>>

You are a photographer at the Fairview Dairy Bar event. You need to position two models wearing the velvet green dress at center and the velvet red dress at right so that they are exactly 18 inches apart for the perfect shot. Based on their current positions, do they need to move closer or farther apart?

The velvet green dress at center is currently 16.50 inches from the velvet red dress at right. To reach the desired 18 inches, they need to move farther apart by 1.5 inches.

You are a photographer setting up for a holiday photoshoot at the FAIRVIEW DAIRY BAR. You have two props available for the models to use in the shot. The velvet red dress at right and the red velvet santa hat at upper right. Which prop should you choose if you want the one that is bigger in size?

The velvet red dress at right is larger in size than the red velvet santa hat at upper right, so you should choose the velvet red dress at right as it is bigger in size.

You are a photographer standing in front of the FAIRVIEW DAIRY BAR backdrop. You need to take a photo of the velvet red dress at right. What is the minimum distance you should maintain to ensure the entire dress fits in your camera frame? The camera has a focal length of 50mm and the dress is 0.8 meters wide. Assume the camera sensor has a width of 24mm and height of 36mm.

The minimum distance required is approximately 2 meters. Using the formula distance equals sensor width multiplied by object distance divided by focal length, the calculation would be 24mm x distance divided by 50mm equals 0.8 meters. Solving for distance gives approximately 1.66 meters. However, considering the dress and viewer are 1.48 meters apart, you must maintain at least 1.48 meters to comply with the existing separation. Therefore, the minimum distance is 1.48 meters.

<<

* Exercise task
Transcribe every item above word for word, keeping each line and its punctuation unchanged.

* Complete answer
You are a photographer at the Fairview Dairy Bar event. You need to position two models wearing the velvet green dress at center and the velvet red dress at right so that they are exactly 18 inches apart for the perfect shot. Based on their current positions, do they need to move closer or farther apart?

The velvet green dress at center is currently 16.50 inches from the velvet red dress at right. To reach the desired 18 inches, they need to move farther apart by 1.5 inches.

You are a photographer setting up for a holiday photoshoot at the FAIRVIEW DAIRY BAR. You have two props available for the models to use in the shot. The velvet red dress at right and the red velvet santa hat at upper right. Which prop should you choose if you want the one that is bigger in size?

The velvet red dress at right is larger in size than the red velvet santa hat at upper right, so you should choose the velvet red dress at right as it is bigger in size.

You are a photographer standing in front of the FAIRVIEW DAIRY BAR backdrop. You need to take a photo of the velvet red dress at right. What is the minimum distance you should maintain to ensure the entire dress fits in your camera frame? The camera has a focal length of 50mm and the dress is 0.8 meters wide. Assume the camera sensor has a width of 24mm and height of 36mm.

The minimum distance required is approximately 2 meters. Using the formula distance equals sensor width multiplied by object distance divided by focal length, the calculation would be 24mm x distance divided by 50mm equals 0.8 meters. Solving for distance gives approximately 1.66 meters. However, considering the dress and viewer are 1.48 meters apart, you must maintain at least 1.48 meters to comply with the existing separation. Therefore, the minimum distance is 1.48 meters.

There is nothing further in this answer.